Give back, exactly as written, the lines from the first line of the data below through the line with "orange circle: (63, 260) -> (103, 412), moved", and omit the pictures.

Extracted material:

• • • • •

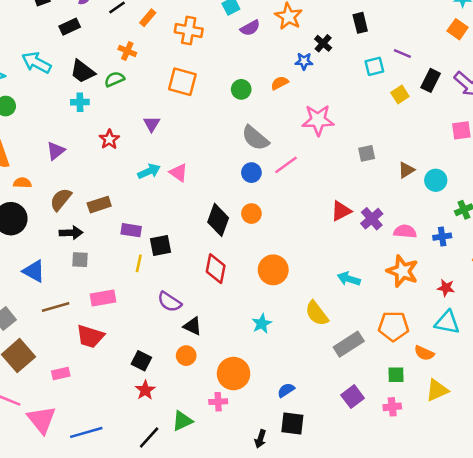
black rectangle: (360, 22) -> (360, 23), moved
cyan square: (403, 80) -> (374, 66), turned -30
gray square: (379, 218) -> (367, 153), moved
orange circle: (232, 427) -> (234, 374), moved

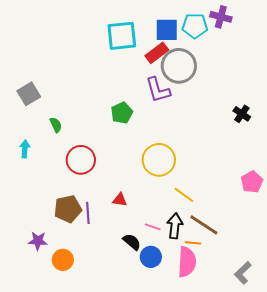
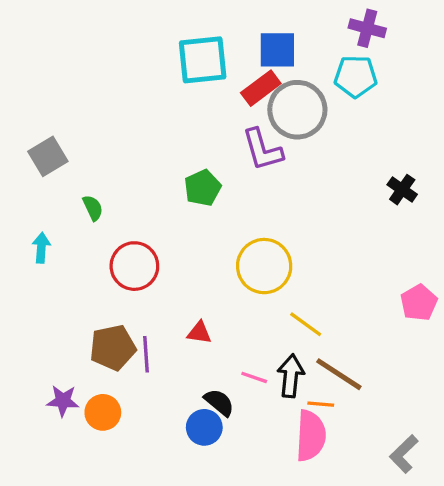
cyan pentagon: (195, 26) -> (356, 76), moved
blue circle: (151, 257) -> (204, 427), moved
orange circle: (63, 260) -> (103, 412), moved

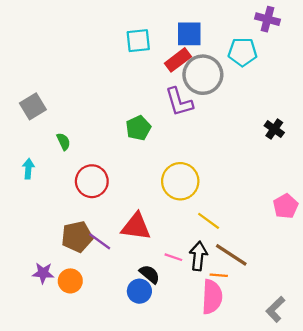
purple cross: (367, 28) -> (267, 19), moved
cyan square: (203, 60) -> (138, 41), size x0.7
red triangle: (199, 333) -> (136, 227), size x1.8
purple line: (146, 354) -> (100, 241), turned -50

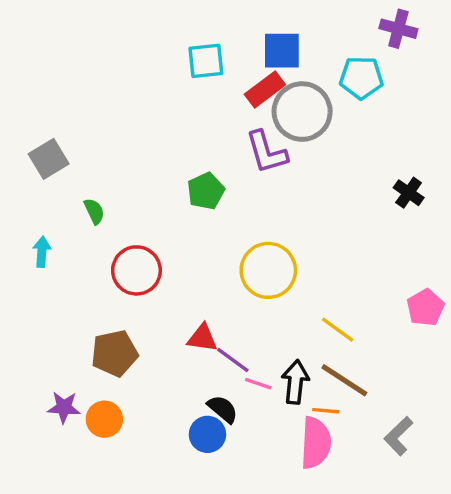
yellow line: (209, 221) -> (338, 330), moved
red triangle: (136, 227) -> (202, 338), size x0.7
purple line: (100, 241) -> (233, 360), moved
gray L-shape: (275, 309) -> (398, 436), moved

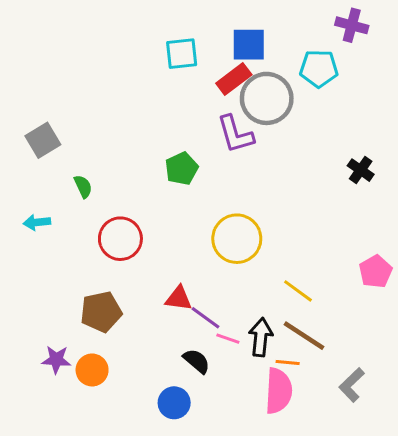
cyan arrow: (42, 252) -> (37, 222), turned -100
blue circle: (207, 434) -> (174, 403), moved

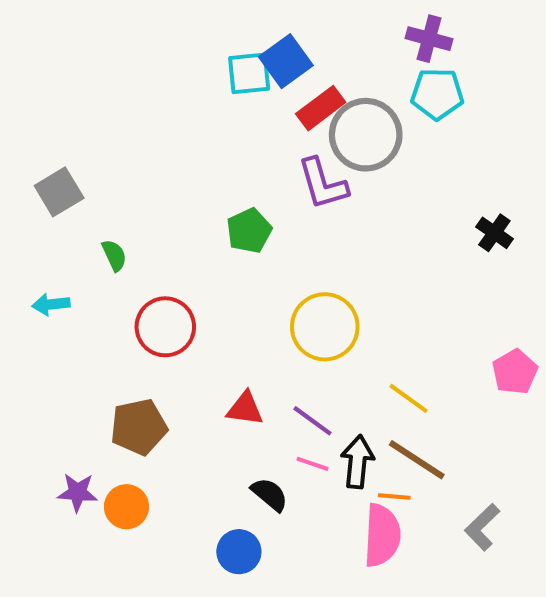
purple cross: (352, 25) -> (429, 39), moved
blue square: (249, 45) -> (286, 61), moved, turned -36
purple line: (205, 318) -> (313, 421), moved

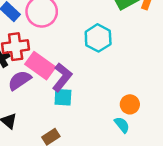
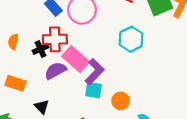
orange circle: (130, 104) -> (121, 101), moved

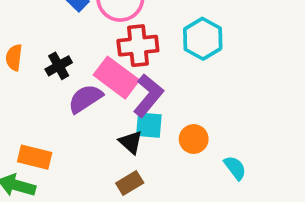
red cross: (55, 39) -> (138, 46), moved
orange rectangle: (15, 83) -> (35, 157), moved
black triangle: (42, 107) -> (131, 142), moved

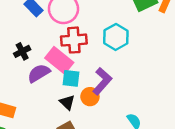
purple L-shape: (148, 95) -> (102, 81), moved
cyan square: (149, 125) -> (71, 78), moved
orange circle: (194, 139) -> (90, 97), moved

• • • • •

Exercise result:
black rectangle: (360, 22) -> (360, 23), moved
cyan square: (403, 80) -> (374, 66), turned -30
gray square: (379, 218) -> (367, 153), moved
orange circle: (232, 427) -> (234, 374), moved

cyan pentagon: (195, 26) -> (356, 76), moved
blue circle: (151, 257) -> (204, 427), moved
orange circle: (63, 260) -> (103, 412), moved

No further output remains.